§ What you are asked to do
Between the line containing "C3: 3.3nF (GND, MIC) -> 1nF (GND, MIC)" and the line containing "R12: 3.3k (CMP, MIC) -> 3.3k (CMP, DAC)" lies a run of lines; give that run again exactly, with both of those lines, and nothing else from the entries below.

= = = = =

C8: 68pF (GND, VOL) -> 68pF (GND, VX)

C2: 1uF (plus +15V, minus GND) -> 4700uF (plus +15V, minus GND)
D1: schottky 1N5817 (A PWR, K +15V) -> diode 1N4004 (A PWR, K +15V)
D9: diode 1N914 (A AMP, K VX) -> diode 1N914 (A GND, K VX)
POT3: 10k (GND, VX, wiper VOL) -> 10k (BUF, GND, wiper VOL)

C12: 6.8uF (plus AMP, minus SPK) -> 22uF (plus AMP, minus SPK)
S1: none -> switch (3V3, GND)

= = = = =

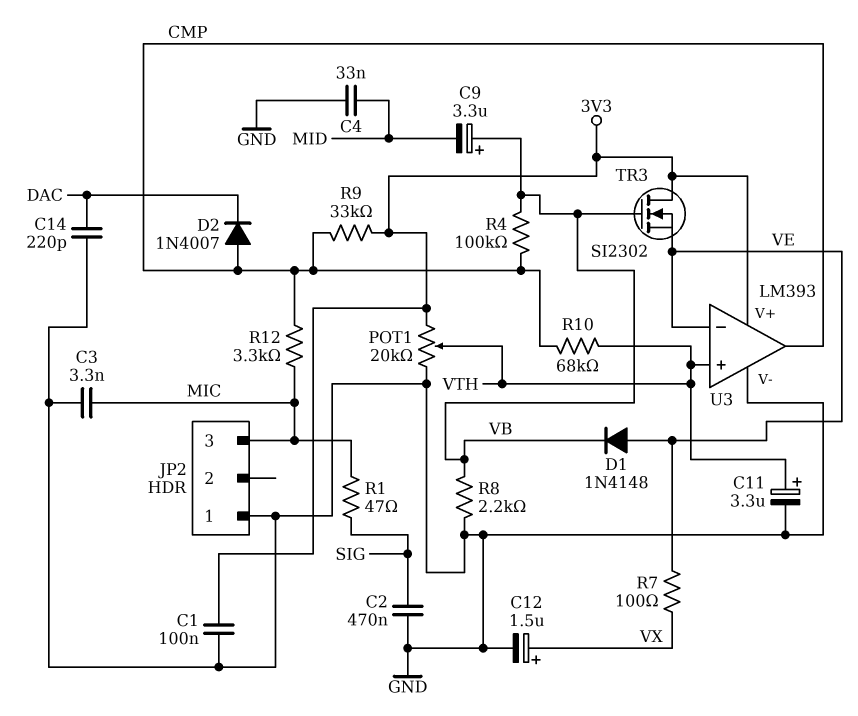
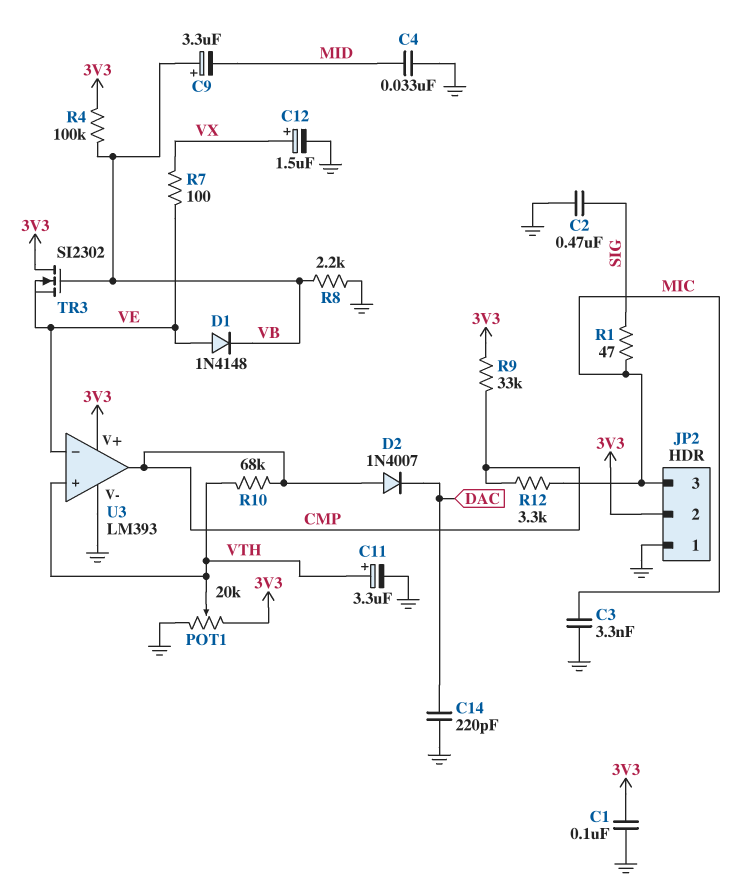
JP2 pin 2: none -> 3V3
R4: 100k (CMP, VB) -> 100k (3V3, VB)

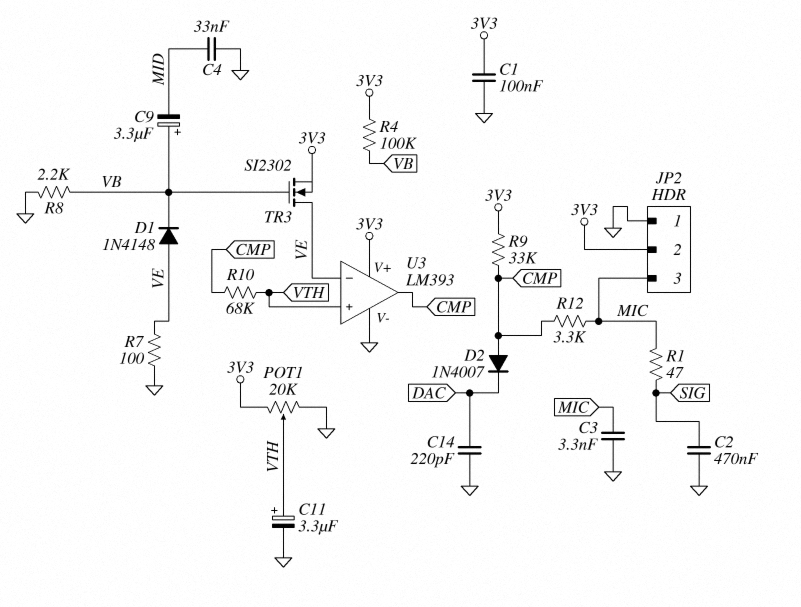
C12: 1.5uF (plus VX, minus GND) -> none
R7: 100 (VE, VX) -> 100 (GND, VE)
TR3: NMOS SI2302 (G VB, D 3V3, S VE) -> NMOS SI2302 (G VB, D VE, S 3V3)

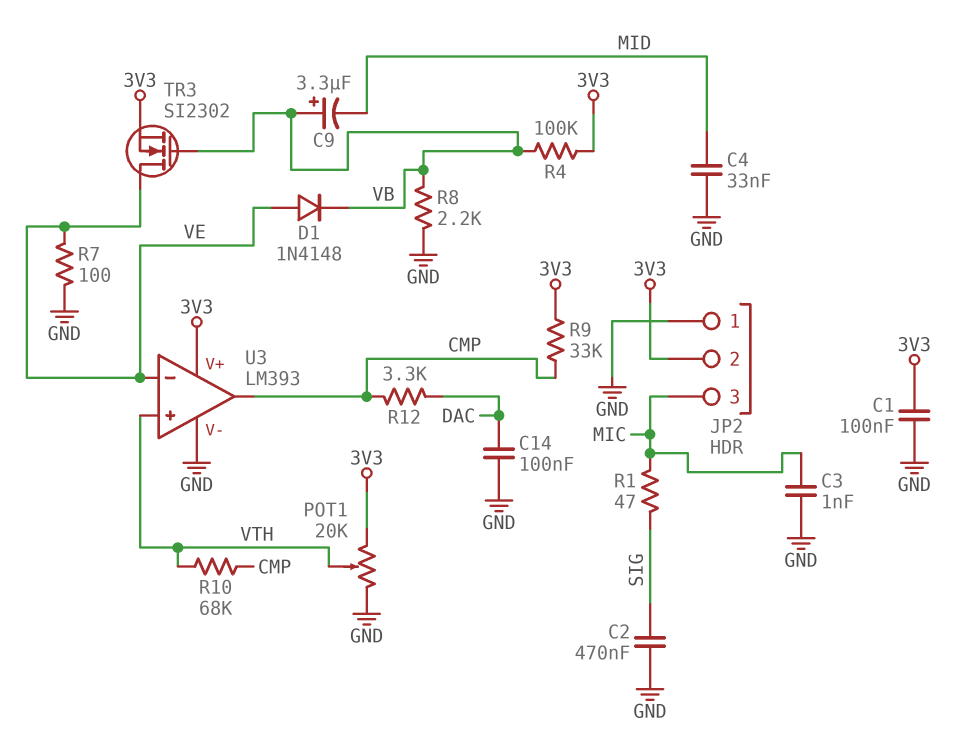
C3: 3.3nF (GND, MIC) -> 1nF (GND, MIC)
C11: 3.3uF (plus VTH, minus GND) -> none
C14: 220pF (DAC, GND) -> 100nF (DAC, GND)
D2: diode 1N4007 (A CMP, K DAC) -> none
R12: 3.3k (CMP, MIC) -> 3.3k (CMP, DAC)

= = = = =

§ Solution to the problem
C3: 3.3nF (GND, MIC) -> 1nF (GND, MIC)
C11: 3.3uF (plus VTH, minus GND) -> none
C14: 220pF (DAC, GND) -> 100nF (DAC, GND)
D2: diode 1N4007 (A CMP, K DAC) -> none
R12: 3.3k (CMP, MIC) -> 3.3k (CMP, DAC)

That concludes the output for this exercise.